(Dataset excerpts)
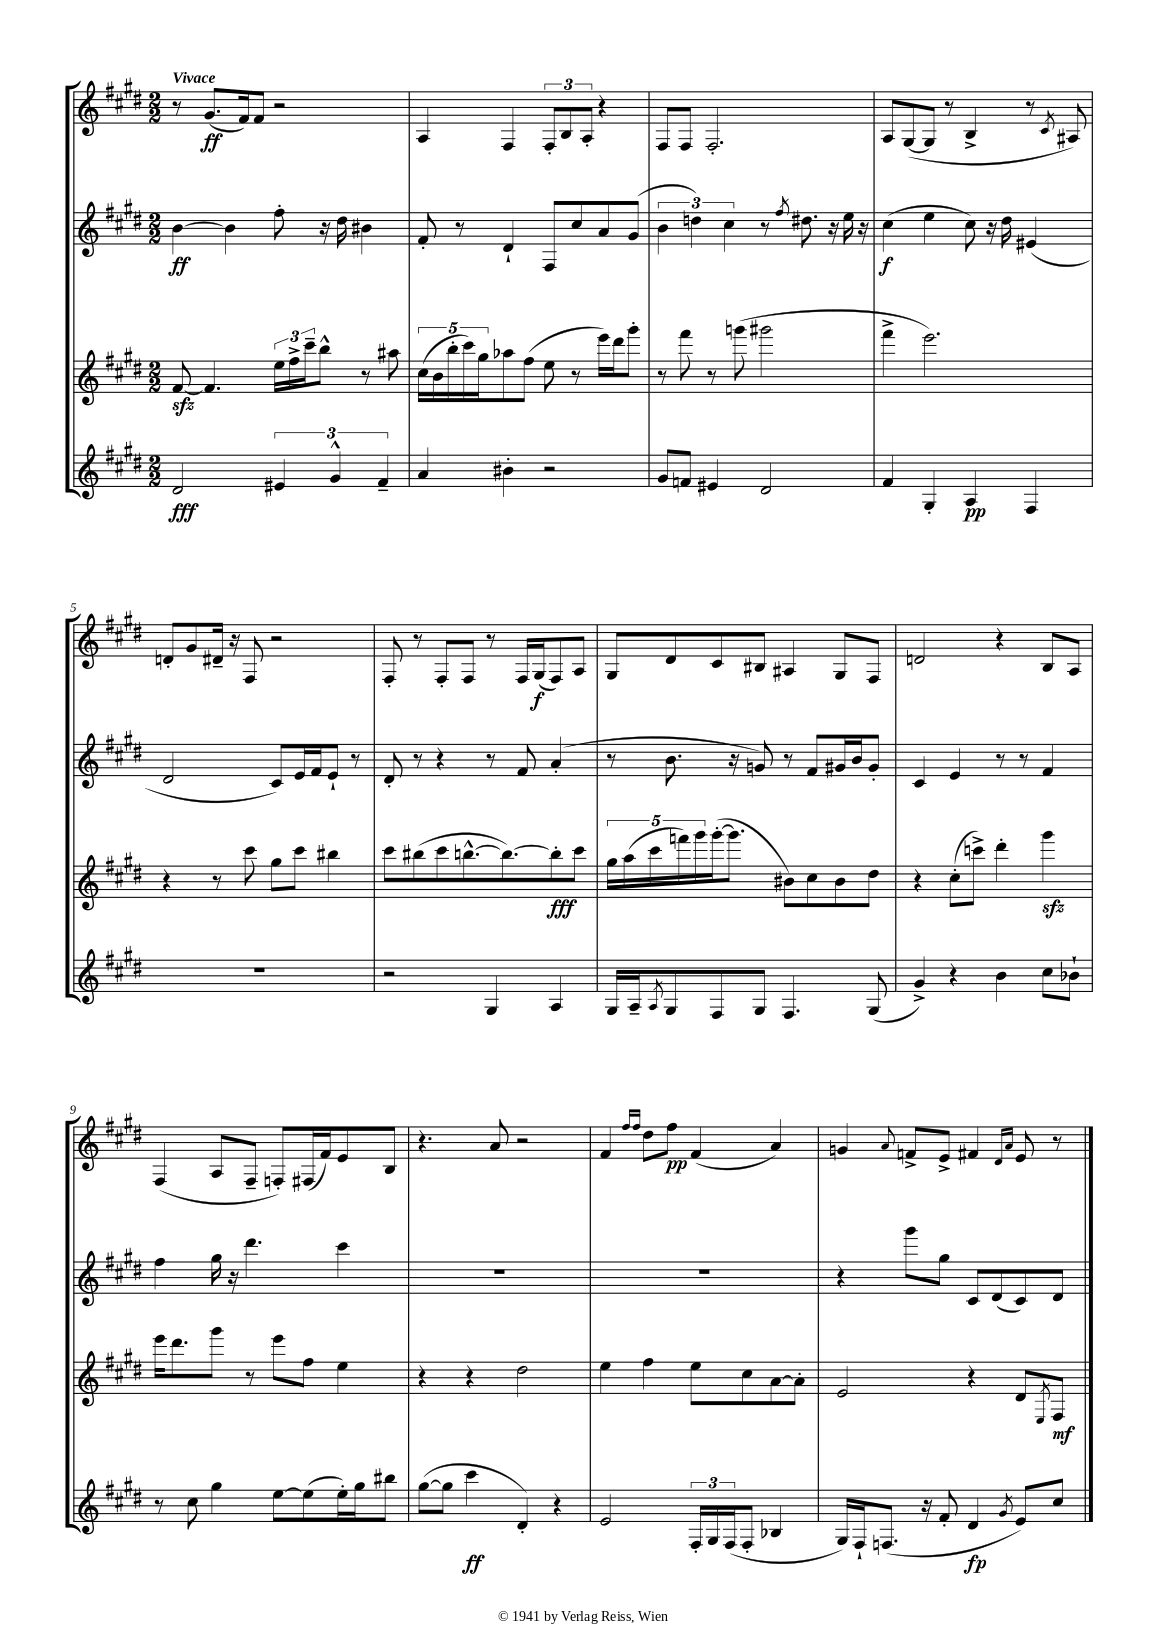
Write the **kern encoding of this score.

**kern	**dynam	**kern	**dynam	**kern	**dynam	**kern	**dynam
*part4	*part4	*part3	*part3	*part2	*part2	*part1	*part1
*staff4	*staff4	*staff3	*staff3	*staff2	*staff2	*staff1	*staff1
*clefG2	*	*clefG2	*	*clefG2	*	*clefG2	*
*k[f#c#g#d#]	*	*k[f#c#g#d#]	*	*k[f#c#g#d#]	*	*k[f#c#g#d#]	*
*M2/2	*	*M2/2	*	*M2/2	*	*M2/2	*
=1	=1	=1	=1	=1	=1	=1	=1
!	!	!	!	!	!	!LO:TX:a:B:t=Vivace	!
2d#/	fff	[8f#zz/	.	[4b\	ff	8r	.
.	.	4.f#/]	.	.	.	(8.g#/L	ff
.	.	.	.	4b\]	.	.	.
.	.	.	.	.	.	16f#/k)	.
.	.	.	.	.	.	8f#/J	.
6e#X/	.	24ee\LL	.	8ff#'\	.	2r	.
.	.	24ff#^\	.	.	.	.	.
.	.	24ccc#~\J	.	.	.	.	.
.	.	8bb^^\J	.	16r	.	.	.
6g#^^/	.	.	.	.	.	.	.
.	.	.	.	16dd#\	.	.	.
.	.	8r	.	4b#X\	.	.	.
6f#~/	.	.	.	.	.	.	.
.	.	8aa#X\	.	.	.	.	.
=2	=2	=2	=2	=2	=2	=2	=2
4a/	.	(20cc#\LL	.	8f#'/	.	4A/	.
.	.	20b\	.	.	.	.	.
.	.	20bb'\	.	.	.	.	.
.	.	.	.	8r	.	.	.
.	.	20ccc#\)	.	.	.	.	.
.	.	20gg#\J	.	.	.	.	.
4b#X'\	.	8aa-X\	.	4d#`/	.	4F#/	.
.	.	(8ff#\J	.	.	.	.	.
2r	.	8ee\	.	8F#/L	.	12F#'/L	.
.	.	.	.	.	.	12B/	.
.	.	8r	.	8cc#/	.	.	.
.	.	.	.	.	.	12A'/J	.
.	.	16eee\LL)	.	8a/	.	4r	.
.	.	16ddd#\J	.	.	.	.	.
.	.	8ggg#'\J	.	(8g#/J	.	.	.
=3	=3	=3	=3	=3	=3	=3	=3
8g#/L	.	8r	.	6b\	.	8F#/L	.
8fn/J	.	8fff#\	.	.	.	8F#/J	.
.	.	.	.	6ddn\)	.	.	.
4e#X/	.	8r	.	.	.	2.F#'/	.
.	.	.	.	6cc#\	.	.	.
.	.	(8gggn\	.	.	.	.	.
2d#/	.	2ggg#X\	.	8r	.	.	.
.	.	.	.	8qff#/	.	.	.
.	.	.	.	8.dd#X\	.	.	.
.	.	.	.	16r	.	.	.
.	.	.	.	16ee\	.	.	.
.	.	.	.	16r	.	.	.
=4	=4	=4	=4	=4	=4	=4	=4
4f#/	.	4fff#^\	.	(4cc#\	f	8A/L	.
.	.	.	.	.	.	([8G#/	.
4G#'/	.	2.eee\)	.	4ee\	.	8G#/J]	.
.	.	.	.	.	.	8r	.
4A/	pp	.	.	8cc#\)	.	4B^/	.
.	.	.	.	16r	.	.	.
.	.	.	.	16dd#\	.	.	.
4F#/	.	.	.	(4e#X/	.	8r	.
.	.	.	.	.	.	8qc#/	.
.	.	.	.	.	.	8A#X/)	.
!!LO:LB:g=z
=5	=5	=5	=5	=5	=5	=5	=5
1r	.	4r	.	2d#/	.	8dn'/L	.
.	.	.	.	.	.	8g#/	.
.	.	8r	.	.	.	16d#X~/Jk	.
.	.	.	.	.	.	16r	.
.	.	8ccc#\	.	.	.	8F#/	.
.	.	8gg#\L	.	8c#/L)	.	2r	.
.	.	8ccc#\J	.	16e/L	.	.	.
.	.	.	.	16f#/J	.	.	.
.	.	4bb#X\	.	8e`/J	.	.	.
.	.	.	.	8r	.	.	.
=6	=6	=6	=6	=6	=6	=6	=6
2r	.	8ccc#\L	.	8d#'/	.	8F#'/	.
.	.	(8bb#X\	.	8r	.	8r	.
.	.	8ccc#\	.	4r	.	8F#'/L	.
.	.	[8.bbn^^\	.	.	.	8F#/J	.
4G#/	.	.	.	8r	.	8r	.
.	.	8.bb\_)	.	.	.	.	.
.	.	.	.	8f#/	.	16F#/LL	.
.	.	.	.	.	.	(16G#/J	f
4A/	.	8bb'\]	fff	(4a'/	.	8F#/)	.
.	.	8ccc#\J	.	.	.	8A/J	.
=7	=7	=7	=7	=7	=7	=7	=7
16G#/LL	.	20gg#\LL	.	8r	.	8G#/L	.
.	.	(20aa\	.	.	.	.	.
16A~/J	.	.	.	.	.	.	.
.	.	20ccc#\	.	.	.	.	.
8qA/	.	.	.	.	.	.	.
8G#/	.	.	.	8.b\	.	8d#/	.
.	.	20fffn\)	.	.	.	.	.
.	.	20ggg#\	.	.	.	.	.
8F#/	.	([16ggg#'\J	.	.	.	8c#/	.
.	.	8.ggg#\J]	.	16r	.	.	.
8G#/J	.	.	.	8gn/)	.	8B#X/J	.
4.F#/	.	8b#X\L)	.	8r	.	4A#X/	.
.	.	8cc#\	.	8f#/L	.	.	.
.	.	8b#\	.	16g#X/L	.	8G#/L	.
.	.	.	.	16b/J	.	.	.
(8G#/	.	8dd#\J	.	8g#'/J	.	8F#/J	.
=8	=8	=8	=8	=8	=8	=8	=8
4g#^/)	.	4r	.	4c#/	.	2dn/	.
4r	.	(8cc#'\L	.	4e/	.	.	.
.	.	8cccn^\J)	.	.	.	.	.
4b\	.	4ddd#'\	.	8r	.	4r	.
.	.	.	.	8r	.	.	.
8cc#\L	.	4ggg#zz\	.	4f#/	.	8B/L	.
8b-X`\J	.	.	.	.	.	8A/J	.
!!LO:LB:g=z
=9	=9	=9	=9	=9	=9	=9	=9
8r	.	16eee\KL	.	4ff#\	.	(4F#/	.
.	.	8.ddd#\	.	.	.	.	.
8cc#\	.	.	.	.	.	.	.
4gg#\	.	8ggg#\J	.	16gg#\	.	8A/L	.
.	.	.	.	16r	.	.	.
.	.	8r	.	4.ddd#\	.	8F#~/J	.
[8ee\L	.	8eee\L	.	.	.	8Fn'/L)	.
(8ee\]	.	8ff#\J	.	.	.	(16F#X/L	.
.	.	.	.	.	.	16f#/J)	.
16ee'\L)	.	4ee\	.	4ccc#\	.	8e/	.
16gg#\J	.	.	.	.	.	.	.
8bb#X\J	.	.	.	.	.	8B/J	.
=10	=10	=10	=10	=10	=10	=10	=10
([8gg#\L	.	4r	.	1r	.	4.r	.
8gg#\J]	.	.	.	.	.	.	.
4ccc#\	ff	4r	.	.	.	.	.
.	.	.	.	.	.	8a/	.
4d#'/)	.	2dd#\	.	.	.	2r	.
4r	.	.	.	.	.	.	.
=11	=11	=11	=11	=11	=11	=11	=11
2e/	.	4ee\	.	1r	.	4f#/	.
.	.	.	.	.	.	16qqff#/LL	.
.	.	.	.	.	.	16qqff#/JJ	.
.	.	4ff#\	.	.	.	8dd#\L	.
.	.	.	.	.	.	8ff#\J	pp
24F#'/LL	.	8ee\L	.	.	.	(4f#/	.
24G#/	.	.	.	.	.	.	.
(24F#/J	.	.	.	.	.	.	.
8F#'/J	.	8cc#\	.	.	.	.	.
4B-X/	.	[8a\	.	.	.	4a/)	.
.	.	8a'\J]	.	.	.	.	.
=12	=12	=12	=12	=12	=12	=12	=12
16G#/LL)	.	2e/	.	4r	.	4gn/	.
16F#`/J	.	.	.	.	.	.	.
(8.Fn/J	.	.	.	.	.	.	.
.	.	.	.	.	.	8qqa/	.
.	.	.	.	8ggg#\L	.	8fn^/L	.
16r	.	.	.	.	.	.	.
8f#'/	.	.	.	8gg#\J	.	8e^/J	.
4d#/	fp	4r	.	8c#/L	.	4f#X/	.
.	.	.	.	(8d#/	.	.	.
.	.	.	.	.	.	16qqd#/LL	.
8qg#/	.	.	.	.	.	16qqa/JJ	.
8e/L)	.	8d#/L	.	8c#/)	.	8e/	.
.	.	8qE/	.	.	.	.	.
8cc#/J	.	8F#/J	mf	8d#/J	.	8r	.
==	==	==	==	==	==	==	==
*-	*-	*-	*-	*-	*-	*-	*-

▸ EXERCISE: Please list every line in the records above that contains the string "kern".

▸ FINISHED TASK:
Write the **kern encoding of this score.
**kern	**dynam	**kern	**dynam	**kern	**dynam	**kern	**dynam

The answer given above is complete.